Once you reach the line containing "camera: 60 degrees right, 20 degrees down" in the entries below, write out that line and each one after it down to the line containing "(549, 498) = (362, 424): red", exactly and with nothing added.

*** Input material ***

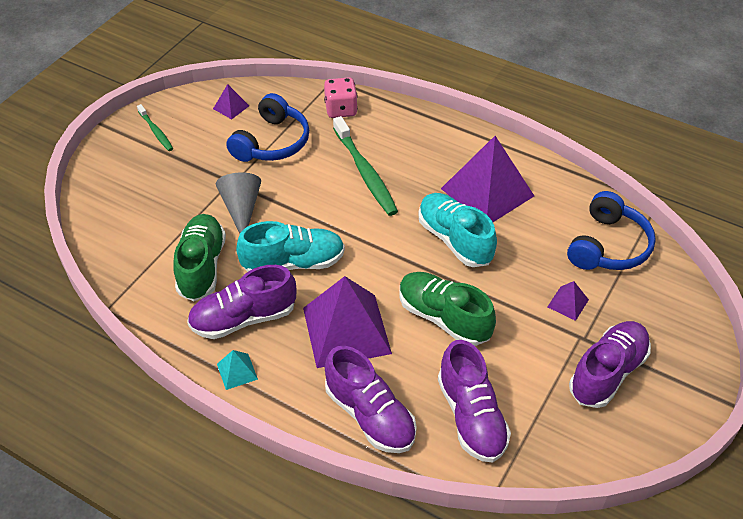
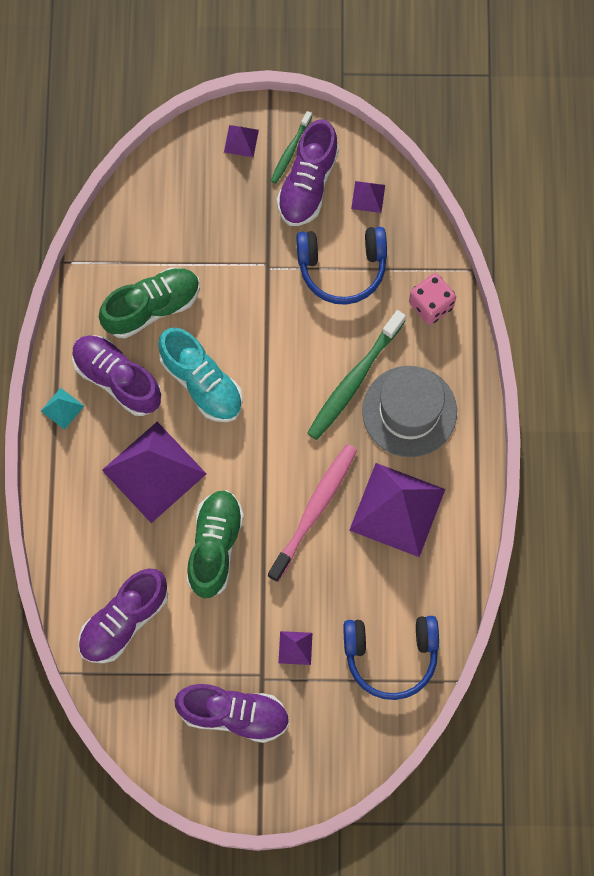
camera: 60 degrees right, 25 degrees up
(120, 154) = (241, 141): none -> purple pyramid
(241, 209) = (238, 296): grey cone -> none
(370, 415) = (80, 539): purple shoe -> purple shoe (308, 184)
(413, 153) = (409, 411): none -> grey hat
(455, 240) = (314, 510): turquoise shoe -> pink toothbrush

*** End of Input material ***
*** Input material ***

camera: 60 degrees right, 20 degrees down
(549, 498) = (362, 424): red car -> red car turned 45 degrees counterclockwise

*** End of Input material ***

Exercise answer:
camera: 60 degrees right, 20 degrees down
(549, 498) = (362, 424): red car -> red car turned 45 degrees counterclockwise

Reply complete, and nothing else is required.